(Modification records)
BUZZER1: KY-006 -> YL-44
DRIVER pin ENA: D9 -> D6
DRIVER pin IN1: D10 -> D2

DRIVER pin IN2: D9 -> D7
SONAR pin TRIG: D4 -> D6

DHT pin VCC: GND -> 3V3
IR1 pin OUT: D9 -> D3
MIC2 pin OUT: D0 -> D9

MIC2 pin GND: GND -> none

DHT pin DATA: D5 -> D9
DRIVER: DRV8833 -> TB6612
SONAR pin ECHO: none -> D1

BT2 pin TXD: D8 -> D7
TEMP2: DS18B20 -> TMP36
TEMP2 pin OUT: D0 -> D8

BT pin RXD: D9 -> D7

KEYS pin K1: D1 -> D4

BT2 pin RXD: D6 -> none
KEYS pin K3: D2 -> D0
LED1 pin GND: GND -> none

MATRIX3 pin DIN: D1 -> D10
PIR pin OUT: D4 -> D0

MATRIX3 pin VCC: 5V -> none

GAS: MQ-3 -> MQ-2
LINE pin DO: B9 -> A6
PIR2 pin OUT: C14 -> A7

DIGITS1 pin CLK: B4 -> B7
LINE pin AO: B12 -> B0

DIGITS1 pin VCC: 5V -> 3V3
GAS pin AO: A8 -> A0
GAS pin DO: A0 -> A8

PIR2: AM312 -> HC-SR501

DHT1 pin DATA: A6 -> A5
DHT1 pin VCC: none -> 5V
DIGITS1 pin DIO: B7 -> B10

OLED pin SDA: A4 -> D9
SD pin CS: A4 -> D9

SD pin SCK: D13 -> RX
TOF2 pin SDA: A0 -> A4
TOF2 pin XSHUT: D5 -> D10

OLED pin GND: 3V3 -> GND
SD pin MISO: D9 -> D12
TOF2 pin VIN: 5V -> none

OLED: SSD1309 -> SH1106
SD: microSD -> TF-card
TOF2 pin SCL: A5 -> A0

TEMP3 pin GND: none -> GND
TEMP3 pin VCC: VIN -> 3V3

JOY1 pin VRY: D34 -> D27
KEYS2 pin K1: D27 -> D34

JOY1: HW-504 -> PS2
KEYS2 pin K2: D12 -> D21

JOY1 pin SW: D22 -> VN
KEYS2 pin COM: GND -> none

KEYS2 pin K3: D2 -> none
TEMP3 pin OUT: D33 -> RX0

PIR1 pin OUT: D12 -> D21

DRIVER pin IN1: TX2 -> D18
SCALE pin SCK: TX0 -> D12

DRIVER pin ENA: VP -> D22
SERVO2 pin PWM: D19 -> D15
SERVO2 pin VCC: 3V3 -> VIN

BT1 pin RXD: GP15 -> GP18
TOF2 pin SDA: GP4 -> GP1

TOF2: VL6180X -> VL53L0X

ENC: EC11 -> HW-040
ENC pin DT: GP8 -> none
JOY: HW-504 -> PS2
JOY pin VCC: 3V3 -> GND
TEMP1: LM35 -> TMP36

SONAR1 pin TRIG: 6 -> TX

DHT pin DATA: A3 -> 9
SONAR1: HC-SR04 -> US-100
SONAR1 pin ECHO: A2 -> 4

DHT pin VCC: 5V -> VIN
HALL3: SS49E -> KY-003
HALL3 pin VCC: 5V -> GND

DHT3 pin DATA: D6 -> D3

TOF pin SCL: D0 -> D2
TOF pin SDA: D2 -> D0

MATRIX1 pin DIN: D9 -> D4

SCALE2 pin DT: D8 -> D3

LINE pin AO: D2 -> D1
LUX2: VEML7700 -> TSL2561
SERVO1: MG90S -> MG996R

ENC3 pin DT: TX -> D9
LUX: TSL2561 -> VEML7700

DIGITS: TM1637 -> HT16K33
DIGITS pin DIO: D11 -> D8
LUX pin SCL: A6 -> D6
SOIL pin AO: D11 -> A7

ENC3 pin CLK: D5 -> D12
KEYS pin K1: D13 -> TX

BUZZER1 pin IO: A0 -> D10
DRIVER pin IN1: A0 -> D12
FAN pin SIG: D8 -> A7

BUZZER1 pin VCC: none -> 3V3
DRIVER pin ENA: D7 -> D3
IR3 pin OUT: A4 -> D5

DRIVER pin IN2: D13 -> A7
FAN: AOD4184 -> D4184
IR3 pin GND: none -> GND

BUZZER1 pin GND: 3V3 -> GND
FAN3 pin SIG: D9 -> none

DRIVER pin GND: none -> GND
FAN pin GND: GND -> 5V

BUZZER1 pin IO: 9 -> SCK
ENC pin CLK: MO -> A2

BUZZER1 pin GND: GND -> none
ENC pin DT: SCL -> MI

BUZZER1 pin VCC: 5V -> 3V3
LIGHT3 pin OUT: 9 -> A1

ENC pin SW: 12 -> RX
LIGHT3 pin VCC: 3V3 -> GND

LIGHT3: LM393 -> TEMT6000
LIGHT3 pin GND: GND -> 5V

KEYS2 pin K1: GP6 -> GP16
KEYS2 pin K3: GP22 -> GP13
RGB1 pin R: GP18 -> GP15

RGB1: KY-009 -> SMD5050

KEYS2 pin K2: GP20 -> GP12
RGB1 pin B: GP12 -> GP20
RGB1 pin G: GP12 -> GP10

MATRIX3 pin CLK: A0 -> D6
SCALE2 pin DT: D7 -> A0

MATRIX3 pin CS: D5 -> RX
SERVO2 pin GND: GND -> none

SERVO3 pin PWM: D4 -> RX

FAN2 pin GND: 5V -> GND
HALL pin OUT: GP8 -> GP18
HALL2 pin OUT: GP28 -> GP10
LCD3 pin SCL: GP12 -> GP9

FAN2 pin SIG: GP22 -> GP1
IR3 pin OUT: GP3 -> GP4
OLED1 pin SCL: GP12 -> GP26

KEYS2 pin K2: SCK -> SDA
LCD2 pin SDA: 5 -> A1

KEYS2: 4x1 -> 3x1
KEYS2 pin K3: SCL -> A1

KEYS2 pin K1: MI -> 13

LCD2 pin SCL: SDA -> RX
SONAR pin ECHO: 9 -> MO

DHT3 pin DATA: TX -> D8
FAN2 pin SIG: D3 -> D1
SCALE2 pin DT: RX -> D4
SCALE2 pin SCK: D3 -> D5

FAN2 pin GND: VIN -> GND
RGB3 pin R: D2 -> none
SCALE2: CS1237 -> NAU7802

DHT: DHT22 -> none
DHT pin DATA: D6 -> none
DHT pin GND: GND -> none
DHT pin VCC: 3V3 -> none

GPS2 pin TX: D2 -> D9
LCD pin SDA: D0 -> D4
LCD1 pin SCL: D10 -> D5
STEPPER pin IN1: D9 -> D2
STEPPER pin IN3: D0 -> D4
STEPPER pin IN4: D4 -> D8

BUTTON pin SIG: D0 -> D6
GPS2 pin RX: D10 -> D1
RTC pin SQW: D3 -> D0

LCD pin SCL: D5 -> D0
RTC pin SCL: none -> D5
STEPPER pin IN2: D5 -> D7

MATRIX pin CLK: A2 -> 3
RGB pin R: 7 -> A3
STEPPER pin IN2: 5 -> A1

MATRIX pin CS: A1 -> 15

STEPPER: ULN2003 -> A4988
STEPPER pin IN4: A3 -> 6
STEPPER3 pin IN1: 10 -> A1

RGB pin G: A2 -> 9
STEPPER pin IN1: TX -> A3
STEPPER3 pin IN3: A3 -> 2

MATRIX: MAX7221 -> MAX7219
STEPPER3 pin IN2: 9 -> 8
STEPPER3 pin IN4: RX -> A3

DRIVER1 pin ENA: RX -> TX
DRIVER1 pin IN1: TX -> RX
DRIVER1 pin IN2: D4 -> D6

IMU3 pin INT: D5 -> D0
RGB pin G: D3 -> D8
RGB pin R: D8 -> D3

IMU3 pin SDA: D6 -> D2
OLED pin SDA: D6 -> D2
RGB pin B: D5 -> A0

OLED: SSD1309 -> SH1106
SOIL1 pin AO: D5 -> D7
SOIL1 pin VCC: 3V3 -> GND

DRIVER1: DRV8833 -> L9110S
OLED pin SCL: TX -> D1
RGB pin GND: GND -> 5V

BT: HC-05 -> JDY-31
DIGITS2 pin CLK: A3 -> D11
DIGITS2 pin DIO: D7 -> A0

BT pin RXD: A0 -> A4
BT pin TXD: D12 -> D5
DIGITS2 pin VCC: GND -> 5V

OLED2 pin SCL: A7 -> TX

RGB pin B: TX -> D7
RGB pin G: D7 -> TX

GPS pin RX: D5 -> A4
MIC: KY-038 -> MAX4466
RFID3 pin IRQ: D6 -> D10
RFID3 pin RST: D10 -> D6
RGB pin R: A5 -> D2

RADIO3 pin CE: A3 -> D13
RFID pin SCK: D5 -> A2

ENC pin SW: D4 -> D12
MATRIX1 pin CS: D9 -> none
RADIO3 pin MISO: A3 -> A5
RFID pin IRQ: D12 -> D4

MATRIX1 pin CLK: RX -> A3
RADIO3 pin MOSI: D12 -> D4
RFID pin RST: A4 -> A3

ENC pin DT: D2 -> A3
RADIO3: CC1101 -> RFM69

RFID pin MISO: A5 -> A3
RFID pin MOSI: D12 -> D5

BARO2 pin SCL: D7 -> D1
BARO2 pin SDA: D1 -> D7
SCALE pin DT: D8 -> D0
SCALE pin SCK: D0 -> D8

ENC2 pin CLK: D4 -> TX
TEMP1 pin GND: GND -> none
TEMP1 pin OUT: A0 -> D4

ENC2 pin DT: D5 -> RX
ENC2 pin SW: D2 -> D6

§ **TASK STATEMENT**
Nothing but the lines above from the one containing "FAN pin GND: GND -> 5V" through the one containing "STEPPER3 pin IN2: 9 -> 8" should appear in the answer, each repeated exactly.

§ **EXERCISE OUTPUT**
FAN pin GND: GND -> 5V

BUZZER1 pin IO: 9 -> SCK
ENC pin CLK: MO -> A2

BUZZER1 pin GND: GND -> none
ENC pin DT: SCL -> MI

BUZZER1 pin VCC: 5V -> 3V3
LIGHT3 pin OUT: 9 -> A1

ENC pin SW: 12 -> RX
LIGHT3 pin VCC: 3V3 -> GND

LIGHT3: LM393 -> TEMT6000
LIGHT3 pin GND: GND -> 5V

KEYS2 pin K1: GP6 -> GP16
KEYS2 pin K3: GP22 -> GP13
RGB1 pin R: GP18 -> GP15

RGB1: KY-009 -> SMD5050

KEYS2 pin K2: GP20 -> GP12
RGB1 pin B: GP12 -> GP20
RGB1 pin G: GP12 -> GP10

MATRIX3 pin CLK: A0 -> D6
SCALE2 pin DT: D7 -> A0

MATRIX3 pin CS: D5 -> RX
SERVO2 pin GND: GND -> none

SERVO3 pin PWM: D4 -> RX

FAN2 pin GND: 5V -> GND
HALL pin OUT: GP8 -> GP18
HALL2 pin OUT: GP28 -> GP10
LCD3 pin SCL: GP12 -> GP9

FAN2 pin SIG: GP22 -> GP1
IR3 pin OUT: GP3 -> GP4
OLED1 pin SCL: GP12 -> GP26

KEYS2 pin K2: SCK -> SDA
LCD2 pin SDA: 5 -> A1

KEYS2: 4x1 -> 3x1
KEYS2 pin K3: SCL -> A1

KEYS2 pin K1: MI -> 13

LCD2 pin SCL: SDA -> RX
SONAR pin ECHO: 9 -> MO

DHT3 pin DATA: TX -> D8
FAN2 pin SIG: D3 -> D1
SCALE2 pin DT: RX -> D4
SCALE2 pin SCK: D3 -> D5

FAN2 pin GND: VIN -> GND
RGB3 pin R: D2 -> none
SCALE2: CS1237 -> NAU7802

DHT: DHT22 -> none
DHT pin DATA: D6 -> none
DHT pin GND: GND -> none
DHT pin VCC: 3V3 -> none

GPS2 pin TX: D2 -> D9
LCD pin SDA: D0 -> D4
LCD1 pin SCL: D10 -> D5
STEPPER pin IN1: D9 -> D2
STEPPER pin IN3: D0 -> D4
STEPPER pin IN4: D4 -> D8

BUTTON pin SIG: D0 -> D6
GPS2 pin RX: D10 -> D1
RTC pin SQW: D3 -> D0

LCD pin SCL: D5 -> D0
RTC pin SCL: none -> D5
STEPPER pin IN2: D5 -> D7

MATRIX pin CLK: A2 -> 3
RGB pin R: 7 -> A3
STEPPER pin IN2: 5 -> A1

MATRIX pin CS: A1 -> 15

STEPPER: ULN2003 -> A4988
STEPPER pin IN4: A3 -> 6
STEPPER3 pin IN1: 10 -> A1

RGB pin G: A2 -> 9
STEPPER pin IN1: TX -> A3
STEPPER3 pin IN3: A3 -> 2

MATRIX: MAX7221 -> MAX7219
STEPPER3 pin IN2: 9 -> 8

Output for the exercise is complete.